* **TASK REQUIREMENTS**:
Throughout the material below, count the lines that include the string "rojo", then report only the resulting number.

* **SOURCE RECORDS**:
··········

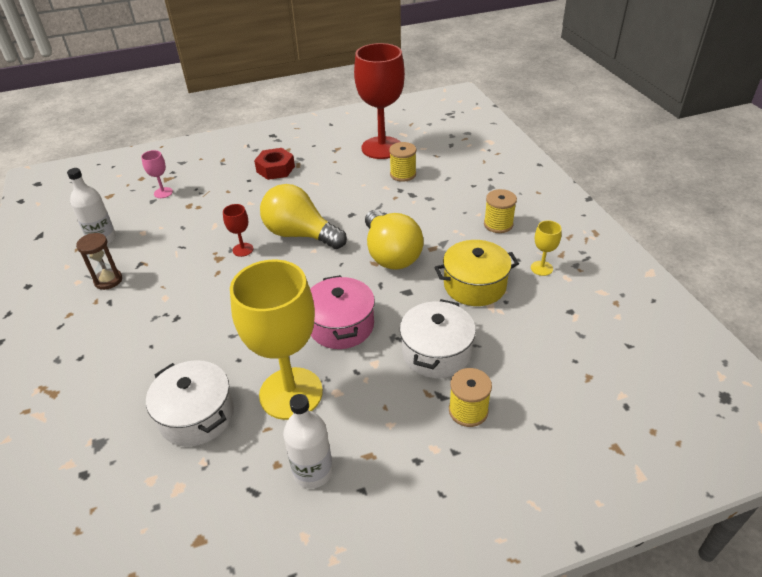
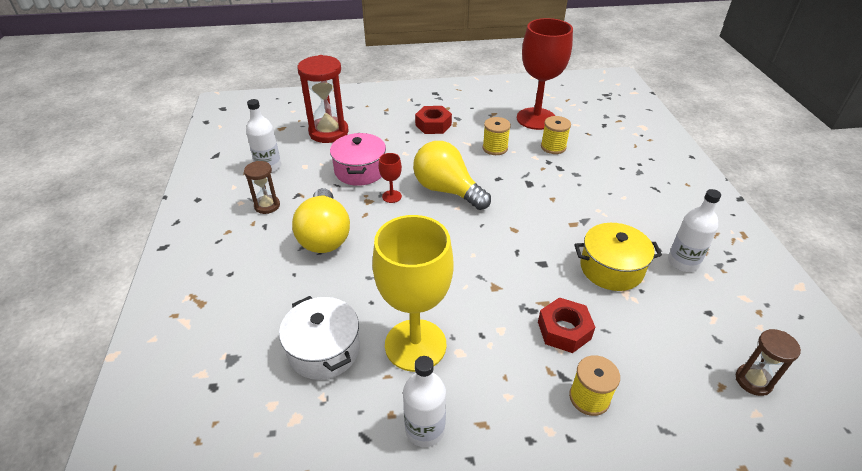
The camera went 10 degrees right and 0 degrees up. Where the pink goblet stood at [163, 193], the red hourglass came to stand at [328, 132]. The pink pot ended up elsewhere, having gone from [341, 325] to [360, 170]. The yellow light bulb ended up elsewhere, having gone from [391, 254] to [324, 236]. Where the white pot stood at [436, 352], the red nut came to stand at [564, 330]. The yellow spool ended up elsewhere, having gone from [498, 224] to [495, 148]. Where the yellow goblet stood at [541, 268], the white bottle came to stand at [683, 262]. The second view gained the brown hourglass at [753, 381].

··········

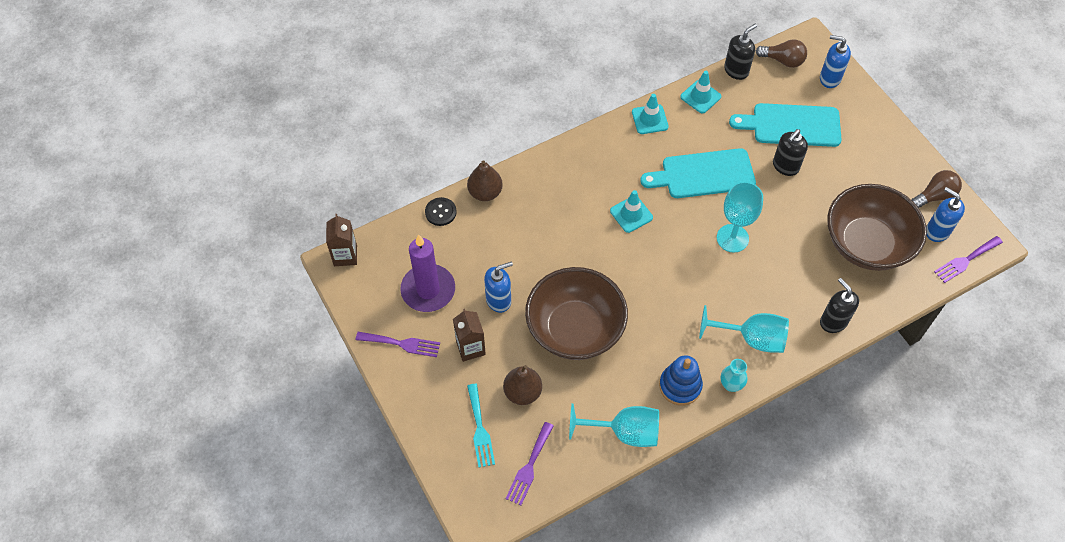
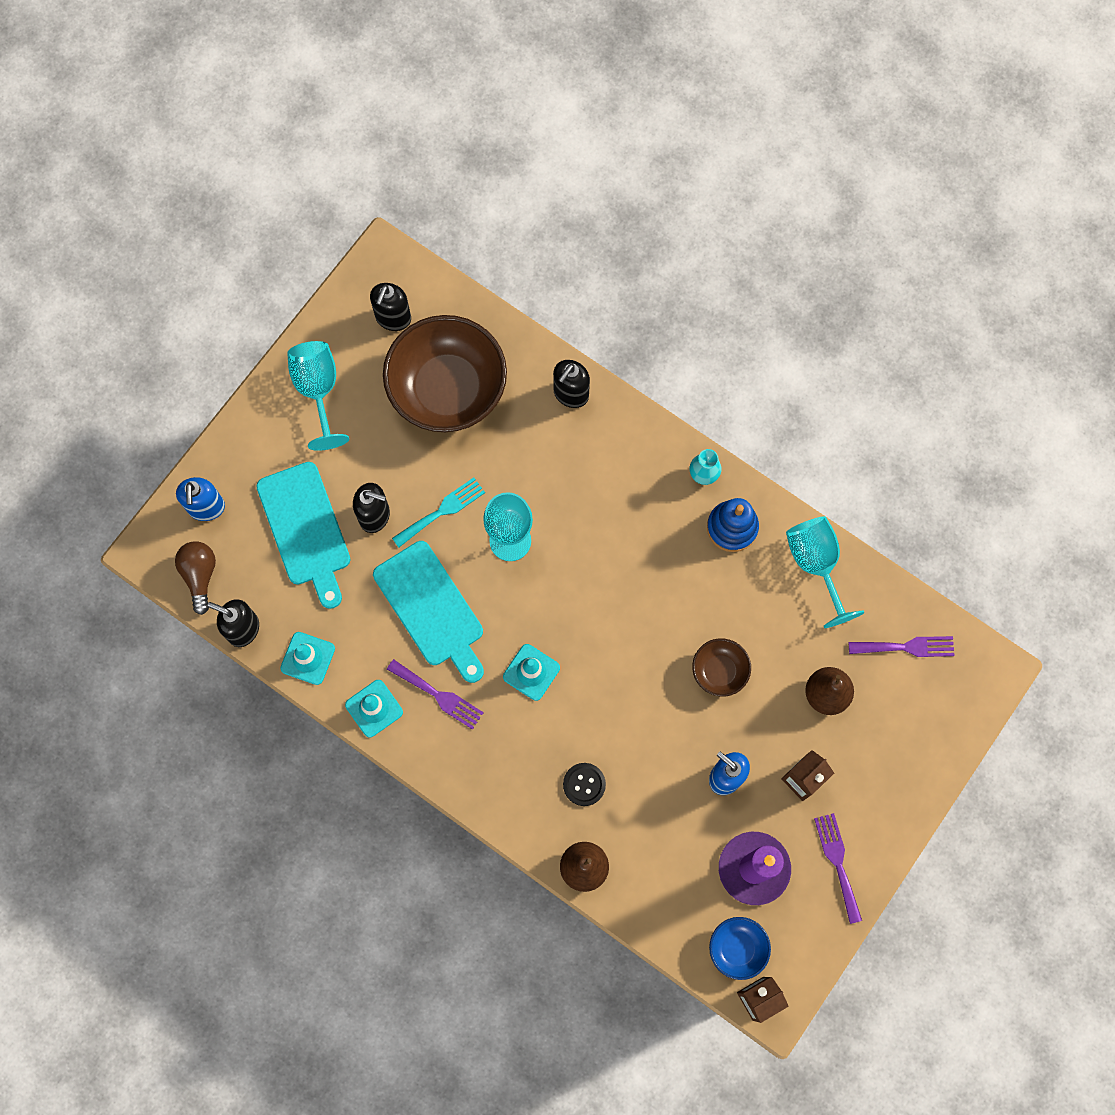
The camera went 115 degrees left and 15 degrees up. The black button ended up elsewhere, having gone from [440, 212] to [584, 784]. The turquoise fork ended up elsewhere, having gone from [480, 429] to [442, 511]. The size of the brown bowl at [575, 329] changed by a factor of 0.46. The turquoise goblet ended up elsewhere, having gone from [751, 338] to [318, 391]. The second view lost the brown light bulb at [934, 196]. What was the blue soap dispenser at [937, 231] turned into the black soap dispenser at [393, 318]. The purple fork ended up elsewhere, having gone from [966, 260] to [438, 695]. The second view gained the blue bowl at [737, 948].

··········

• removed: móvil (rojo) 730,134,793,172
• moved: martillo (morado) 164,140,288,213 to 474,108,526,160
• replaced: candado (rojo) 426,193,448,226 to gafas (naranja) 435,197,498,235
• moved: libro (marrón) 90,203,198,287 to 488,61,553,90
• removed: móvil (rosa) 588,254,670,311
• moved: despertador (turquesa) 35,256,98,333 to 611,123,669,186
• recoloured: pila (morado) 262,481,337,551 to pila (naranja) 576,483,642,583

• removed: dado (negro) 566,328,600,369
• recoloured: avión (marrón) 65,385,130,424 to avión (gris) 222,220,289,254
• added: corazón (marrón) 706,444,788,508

··········

* **TASK RESPONSE**:
2